*** Data for the task Section Begins ***
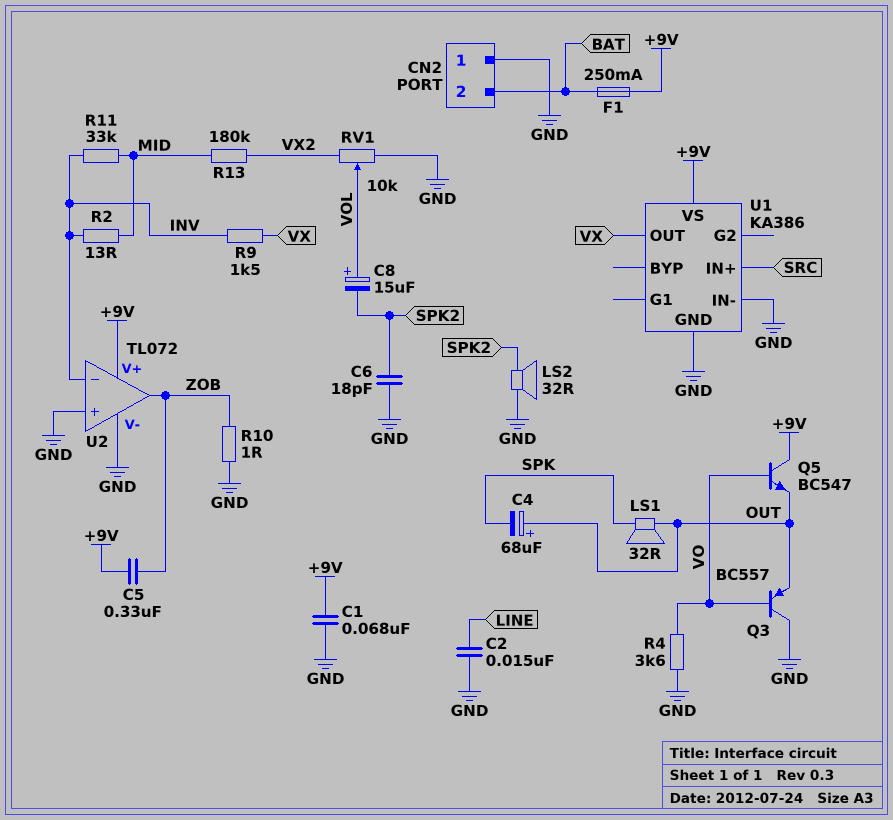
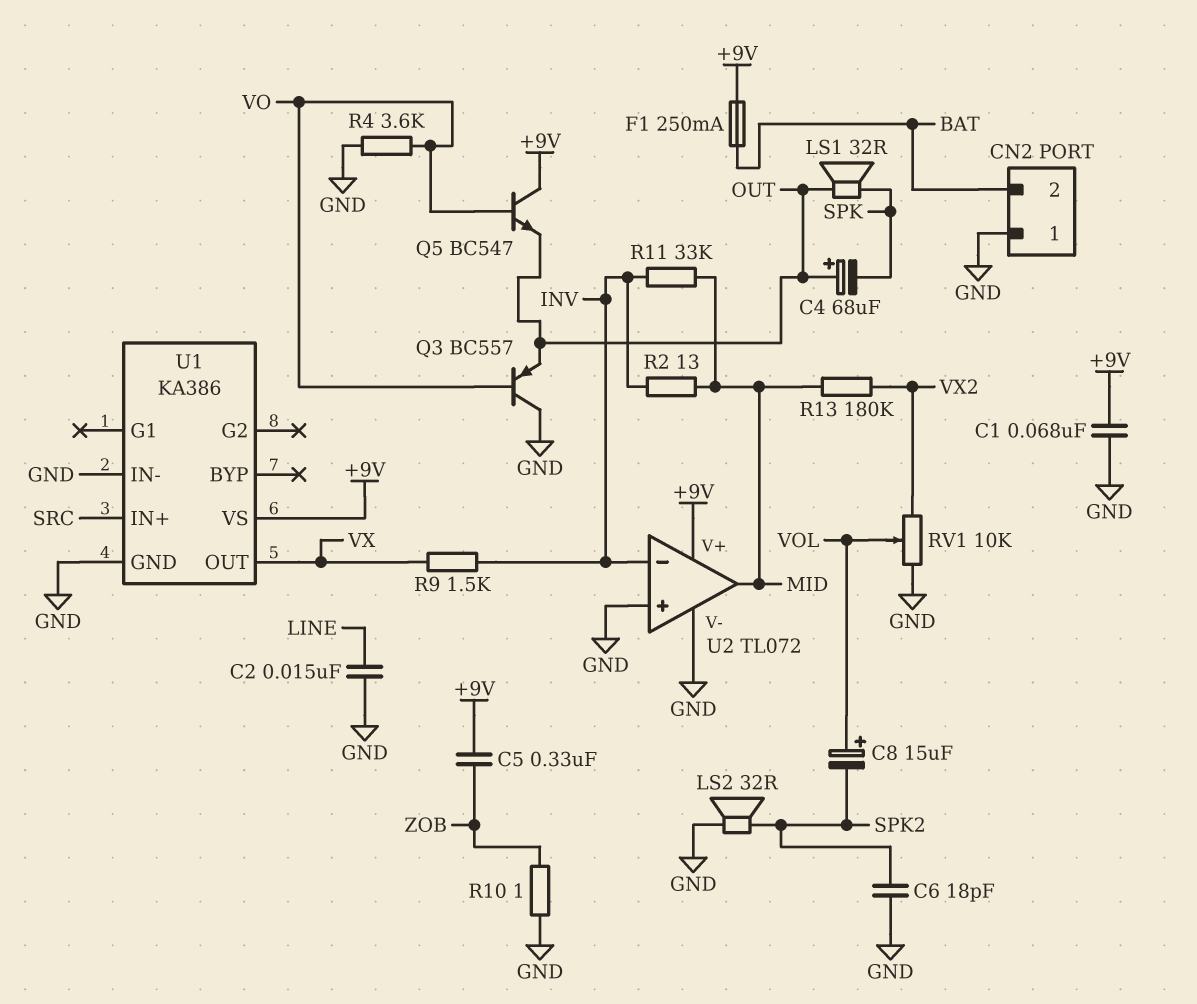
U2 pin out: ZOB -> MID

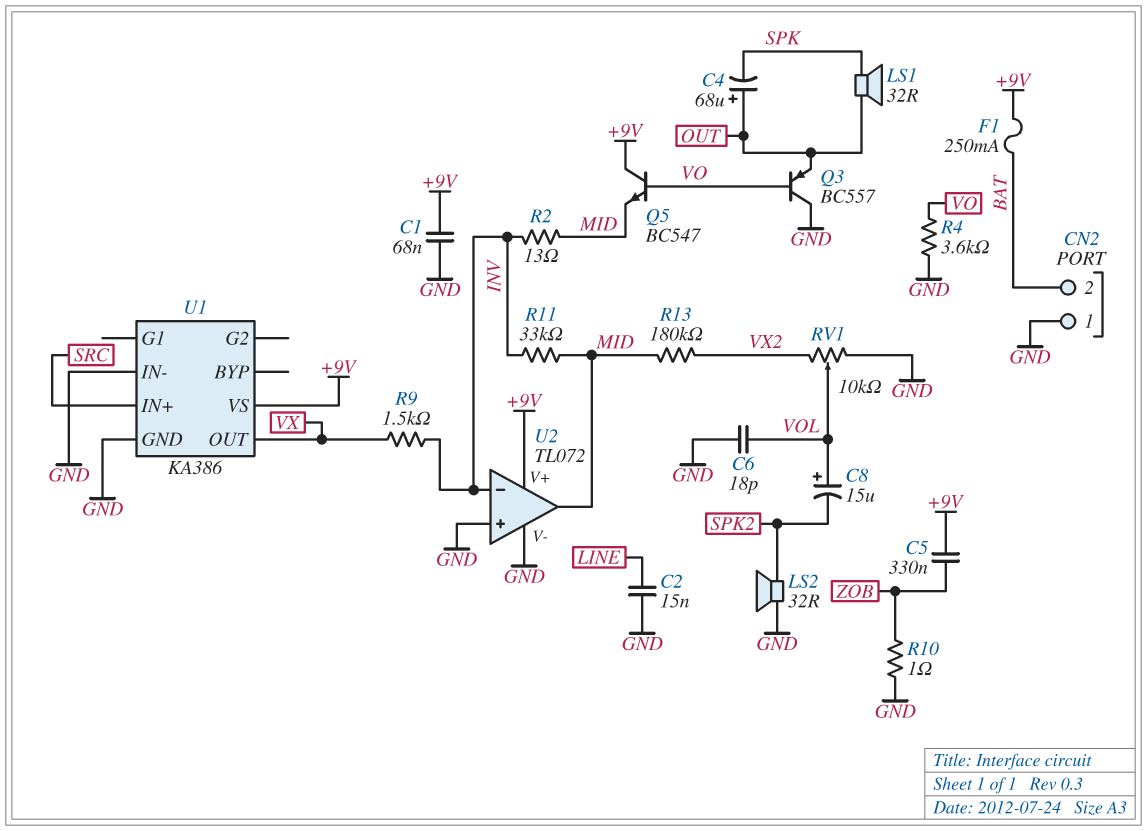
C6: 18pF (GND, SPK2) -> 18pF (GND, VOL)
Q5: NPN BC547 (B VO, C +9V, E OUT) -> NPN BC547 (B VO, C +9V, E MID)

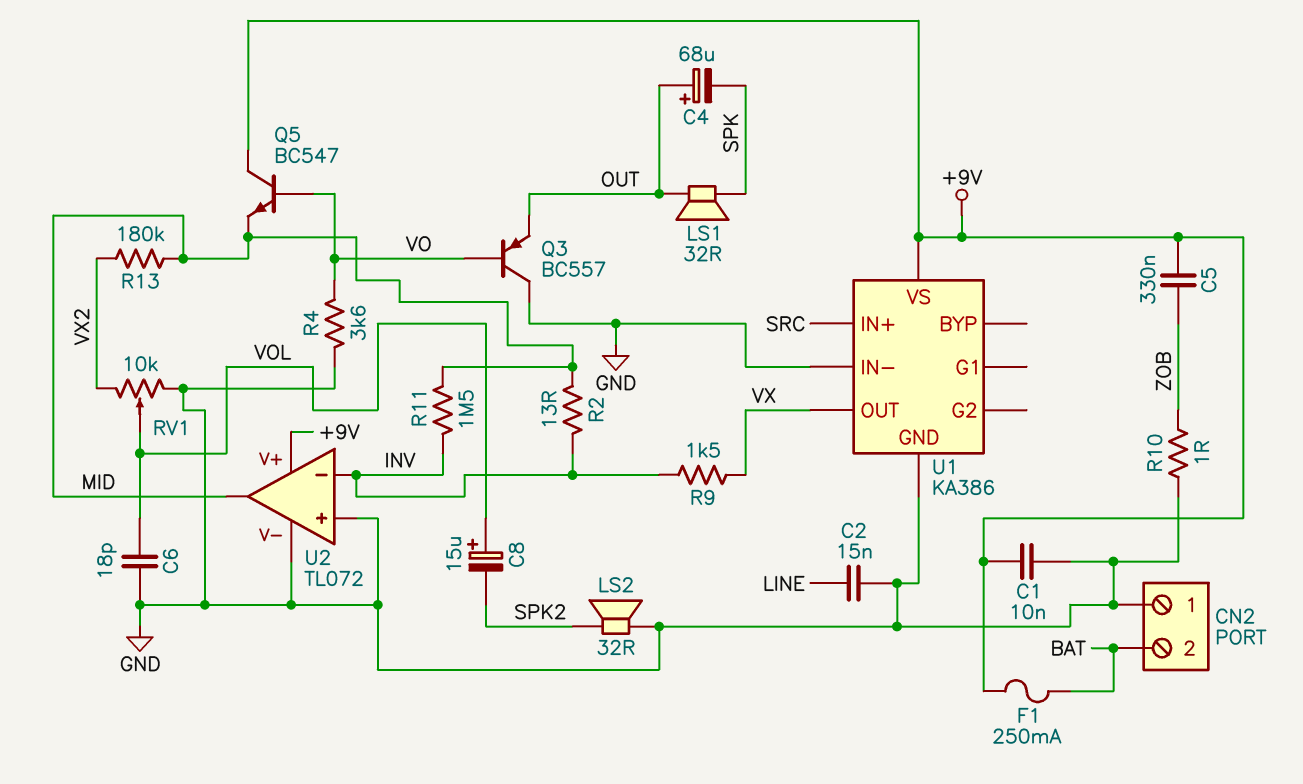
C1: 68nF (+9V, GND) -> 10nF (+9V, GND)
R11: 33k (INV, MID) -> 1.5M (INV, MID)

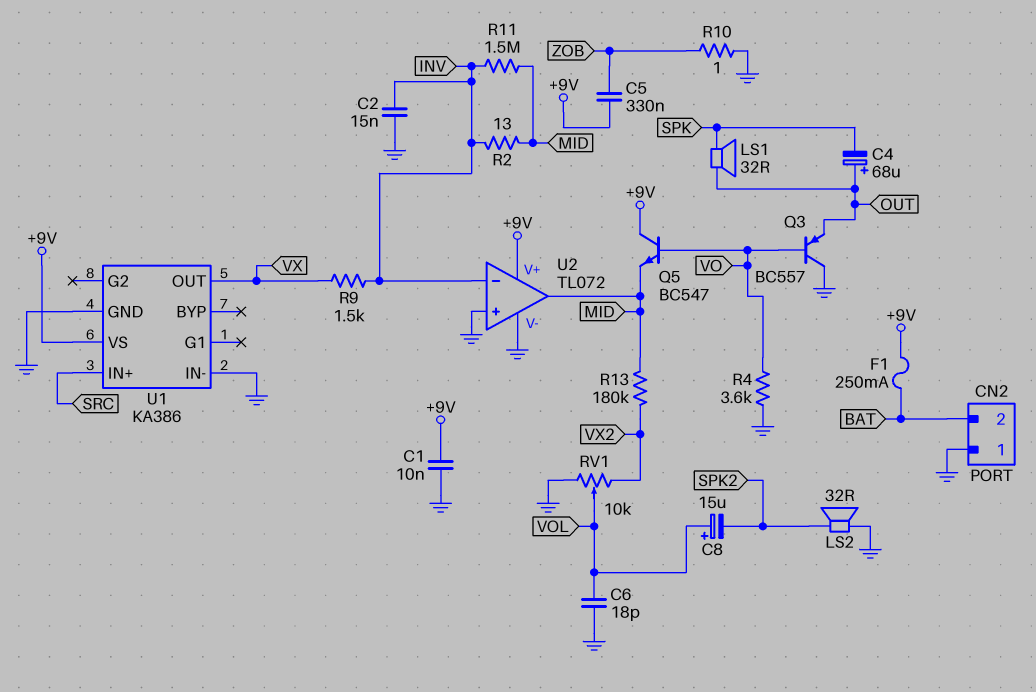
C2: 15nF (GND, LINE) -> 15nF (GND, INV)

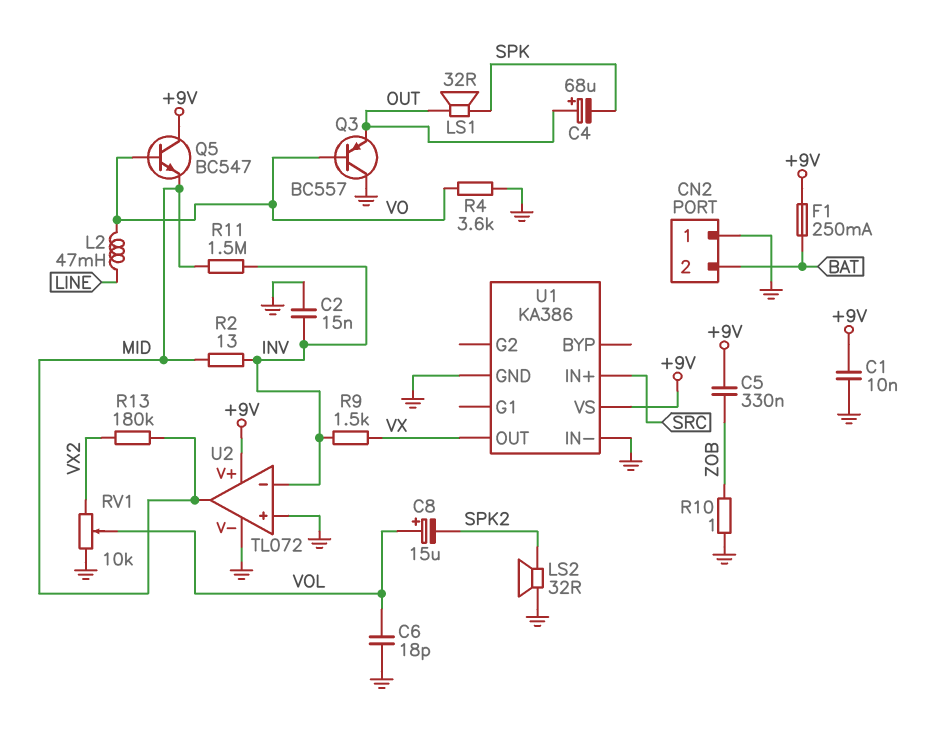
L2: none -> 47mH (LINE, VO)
*** Data for the task Section Ends ***
*** Data for the task Section Begins ***
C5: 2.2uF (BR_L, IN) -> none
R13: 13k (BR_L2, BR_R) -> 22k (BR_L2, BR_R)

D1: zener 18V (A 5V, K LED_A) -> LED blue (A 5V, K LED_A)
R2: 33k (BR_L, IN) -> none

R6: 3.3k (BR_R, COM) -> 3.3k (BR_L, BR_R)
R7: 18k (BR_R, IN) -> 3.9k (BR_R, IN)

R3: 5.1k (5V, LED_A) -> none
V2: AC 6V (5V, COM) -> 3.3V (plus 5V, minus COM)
*** Data for the task Section Ends ***
*** Data for the task Section Begins ***
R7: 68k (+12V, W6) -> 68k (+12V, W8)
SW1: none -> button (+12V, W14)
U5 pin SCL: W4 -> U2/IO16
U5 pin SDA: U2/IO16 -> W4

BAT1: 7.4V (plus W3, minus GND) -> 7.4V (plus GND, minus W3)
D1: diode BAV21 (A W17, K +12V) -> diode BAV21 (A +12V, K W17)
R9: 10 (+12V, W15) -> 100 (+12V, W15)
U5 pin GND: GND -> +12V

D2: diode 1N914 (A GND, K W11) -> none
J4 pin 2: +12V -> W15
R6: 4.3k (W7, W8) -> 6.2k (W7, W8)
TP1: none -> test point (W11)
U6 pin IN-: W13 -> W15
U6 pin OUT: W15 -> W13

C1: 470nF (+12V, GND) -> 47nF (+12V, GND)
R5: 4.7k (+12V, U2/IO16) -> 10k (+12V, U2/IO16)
*** Data for the task Section Ends ***
__Work request__: What lines above contain the word "none"? Please copy each one.

__The answer__:
L2: none -> 47mH (LINE, VO)
C5: 2.2uF (BR_L, IN) -> none
R2: 33k (BR_L, IN) -> none
R3: 5.1k (5V, LED_A) -> none
SW1: none -> button (+12V, W14)
D2: diode 1N914 (A GND, K W11) -> none
TP1: none -> test point (W11)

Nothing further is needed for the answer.